(Scene images with change listings)
>>
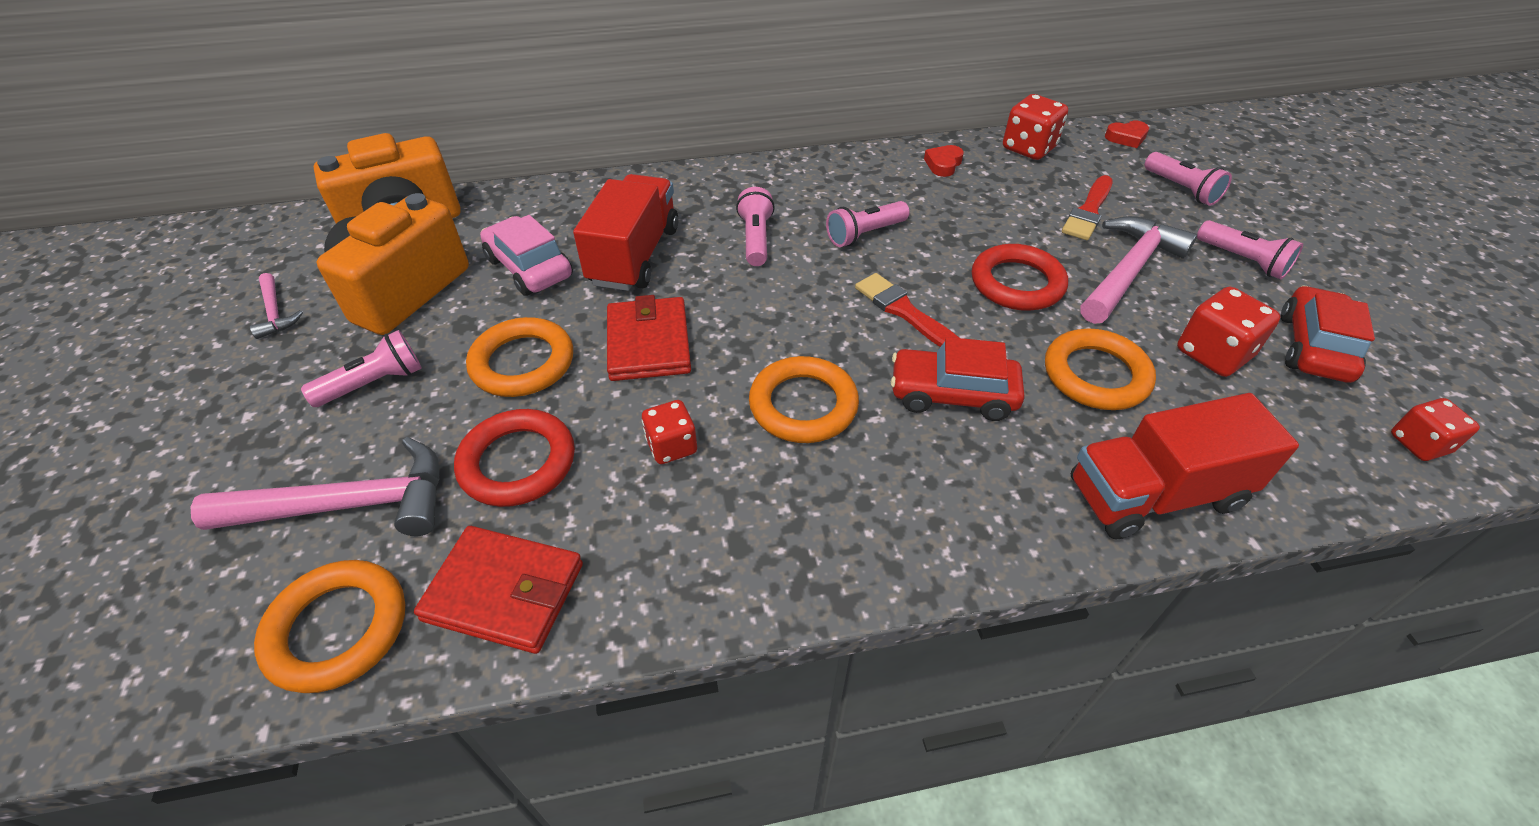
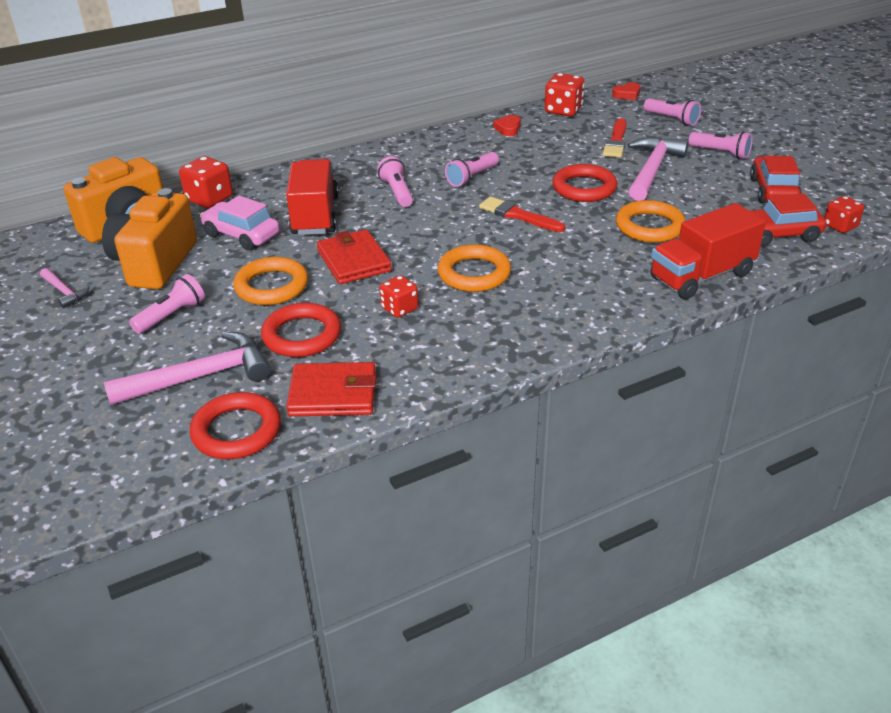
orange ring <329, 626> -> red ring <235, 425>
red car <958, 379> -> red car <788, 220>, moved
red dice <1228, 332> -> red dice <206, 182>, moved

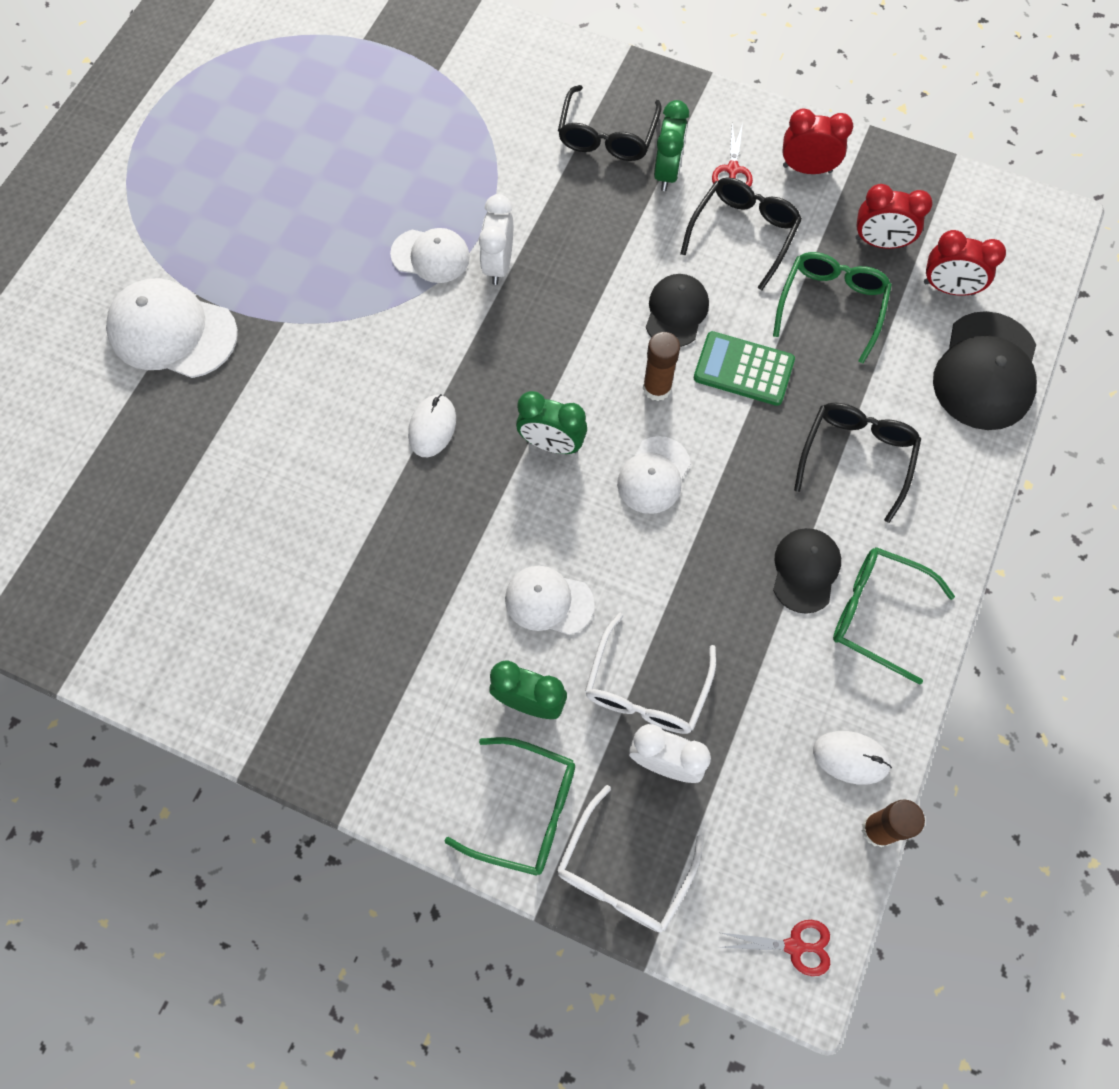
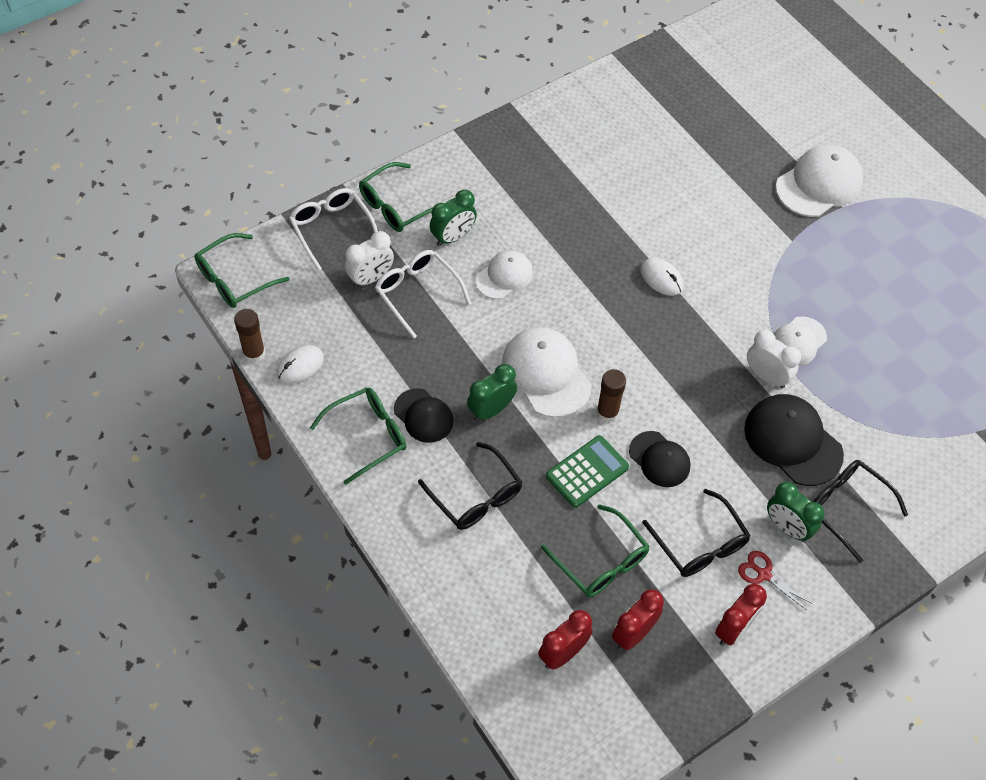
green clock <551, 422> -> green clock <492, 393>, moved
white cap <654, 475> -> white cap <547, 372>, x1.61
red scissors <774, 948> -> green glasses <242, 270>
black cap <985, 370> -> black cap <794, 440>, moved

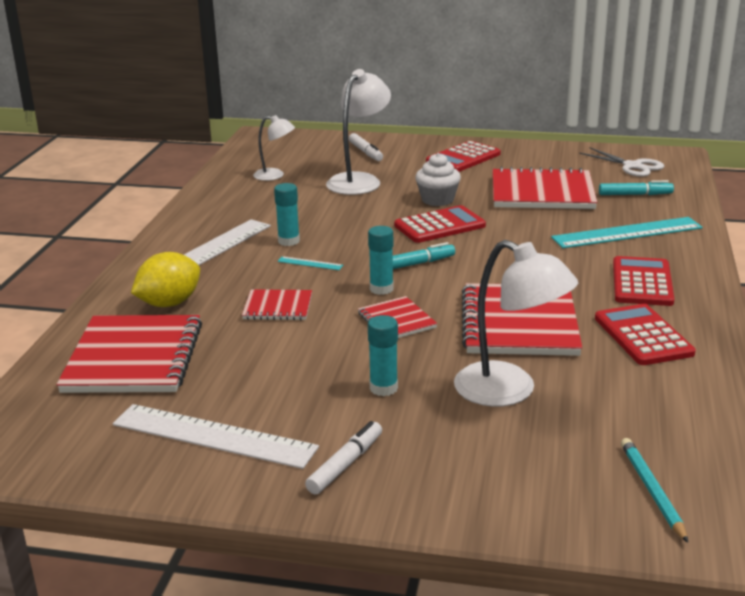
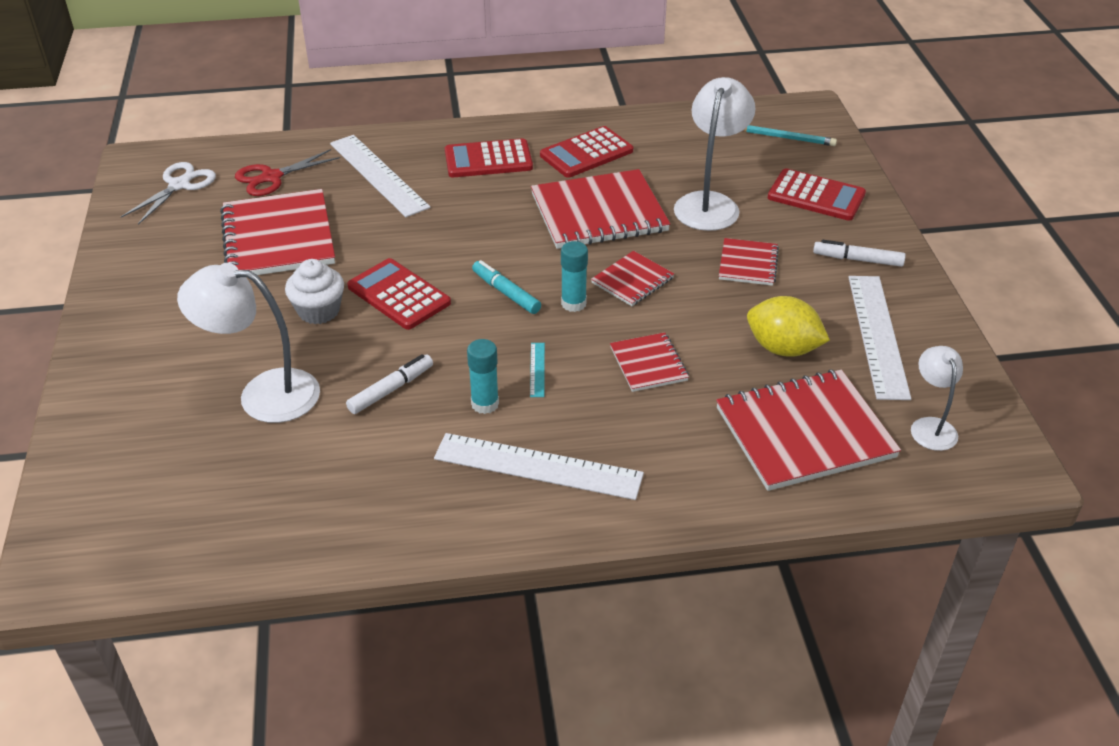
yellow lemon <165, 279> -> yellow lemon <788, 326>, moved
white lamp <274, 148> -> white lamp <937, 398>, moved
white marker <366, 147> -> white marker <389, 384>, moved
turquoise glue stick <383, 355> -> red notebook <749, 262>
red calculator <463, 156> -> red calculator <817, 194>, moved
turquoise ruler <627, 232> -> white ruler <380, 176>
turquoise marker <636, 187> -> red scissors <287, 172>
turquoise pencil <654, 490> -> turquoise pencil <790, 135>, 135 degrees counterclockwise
<<
▶ [EXERCISE AIM] Since the pictures are not wanted, copy only the text of the records above, exactly.

▶ [TASK SOLUTION]
orange ring <329, 626> -> red ring <235, 425>
red car <958, 379> -> red car <788, 220>, moved
red dice <1228, 332> -> red dice <206, 182>, moved

green clock <551, 422> -> green clock <492, 393>, moved
white cap <654, 475> -> white cap <547, 372>, x1.61
red scissors <774, 948> -> green glasses <242, 270>
black cap <985, 370> -> black cap <794, 440>, moved

yellow lemon <165, 279> -> yellow lemon <788, 326>, moved
white lamp <274, 148> -> white lamp <937, 398>, moved
white marker <366, 147> -> white marker <389, 384>, moved
turquoise glue stick <383, 355> -> red notebook <749, 262>
red calculator <463, 156> -> red calculator <817, 194>, moved
turquoise ruler <627, 232> -> white ruler <380, 176>
turquoise marker <636, 187> -> red scissors <287, 172>
turquoise pencil <654, 490> -> turquoise pencil <790, 135>, 135 degrees counterclockwise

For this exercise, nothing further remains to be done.